▸ Work to complete: The lines from the one with "green fish [80,223,128,273]" through the last line below are to be copied exactly; no other lines are to be returned.

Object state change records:
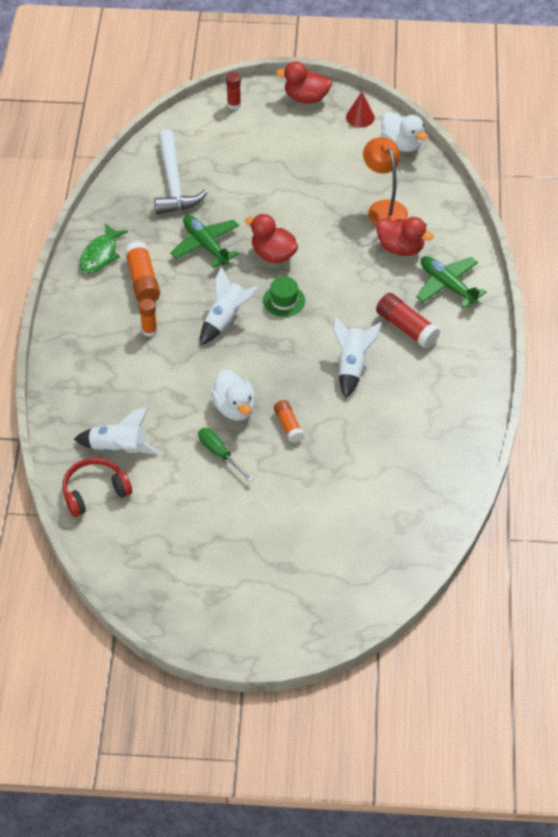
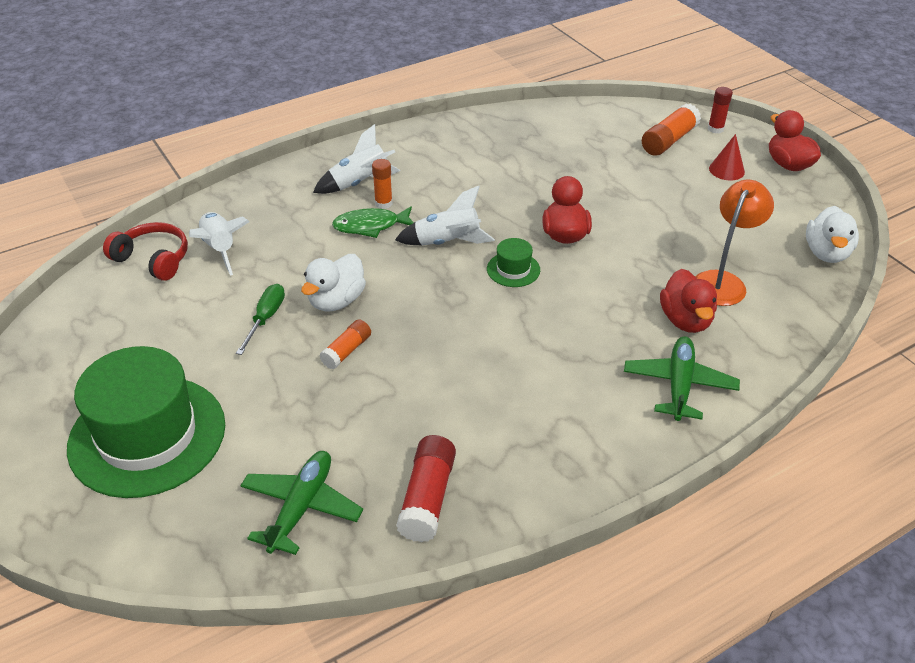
camera: 55 degrees right, 10 degrees down
green fish [80,223,128,273] -> green fish moved to [332,206,414,238]
orange glue stick [125,241,160,302] -> orange glue stick moved to [642,104,701,156]
white hammer [154,129,208,215] -> none
green plane [170,215,239,268] -> green plane moved to [240,451,363,555]
white rocket [333,316,382,399] -> white rocket moved to [313,124,400,194]
red cone [346,92,375,128] -> red cone moved to [709,134,745,181]
red glue stick [376,293,440,348] -> red glue stick moved to [396,435,456,542]
none -> green hat [67,346,225,498]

▸ Result of this exercise:
green fish [80,223,128,273] -> green fish moved to [332,206,414,238]
orange glue stick [125,241,160,302] -> orange glue stick moved to [642,104,701,156]
white hammer [154,129,208,215] -> none
green plane [170,215,239,268] -> green plane moved to [240,451,363,555]
white rocket [333,316,382,399] -> white rocket moved to [313,124,400,194]
red cone [346,92,375,128] -> red cone moved to [709,134,745,181]
red glue stick [376,293,440,348] -> red glue stick moved to [396,435,456,542]
none -> green hat [67,346,225,498]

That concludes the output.